━━━━━ RECORDS TO PROCESS ━━━━━

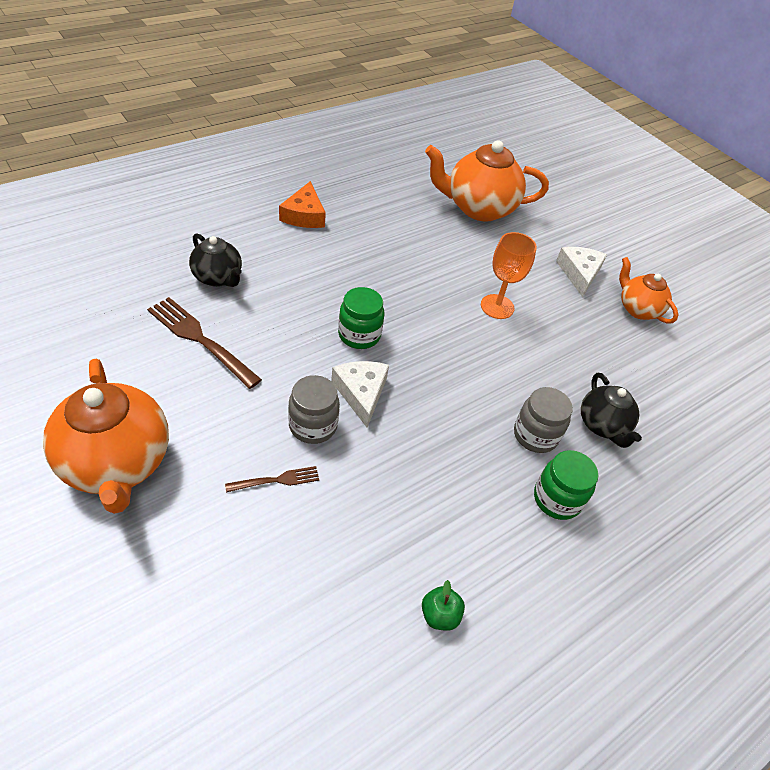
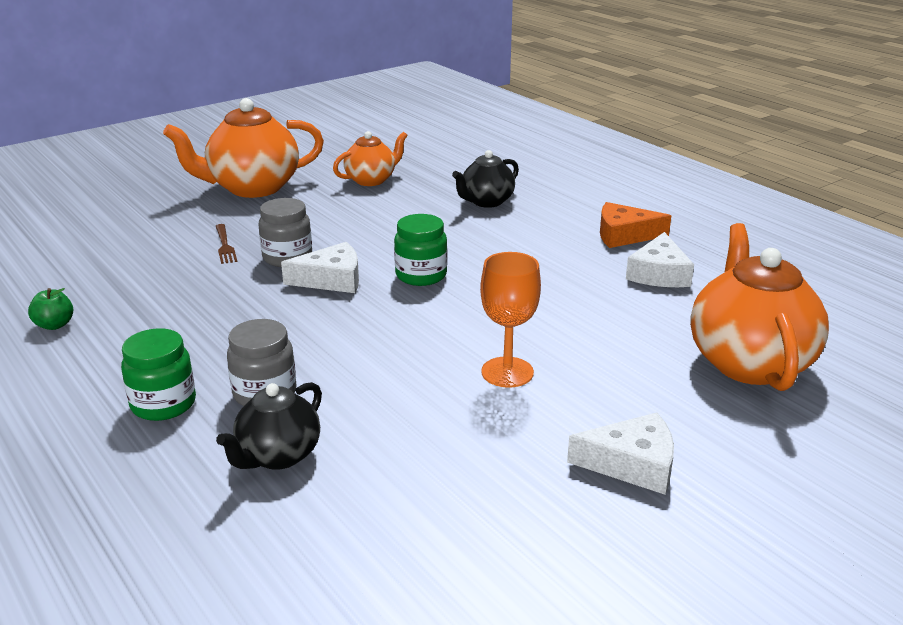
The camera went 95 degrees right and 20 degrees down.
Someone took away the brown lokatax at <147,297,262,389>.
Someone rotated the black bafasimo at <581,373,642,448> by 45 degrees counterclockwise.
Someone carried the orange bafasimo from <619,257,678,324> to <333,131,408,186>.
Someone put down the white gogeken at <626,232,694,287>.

━━━━━

### ABOUT THIS TASK
Without any of its images, the data above should be returned exactly.

### OUTPUT OF THE EXERCISE
The camera went 95 degrees right and 20 degrees down.
Someone took away the brown lokatax at <147,297,262,389>.
Someone rotated the black bafasimo at <581,373,642,448> by 45 degrees counterclockwise.
Someone carried the orange bafasimo from <619,257,678,324> to <333,131,408,186>.
Someone put down the white gogeken at <626,232,694,287>.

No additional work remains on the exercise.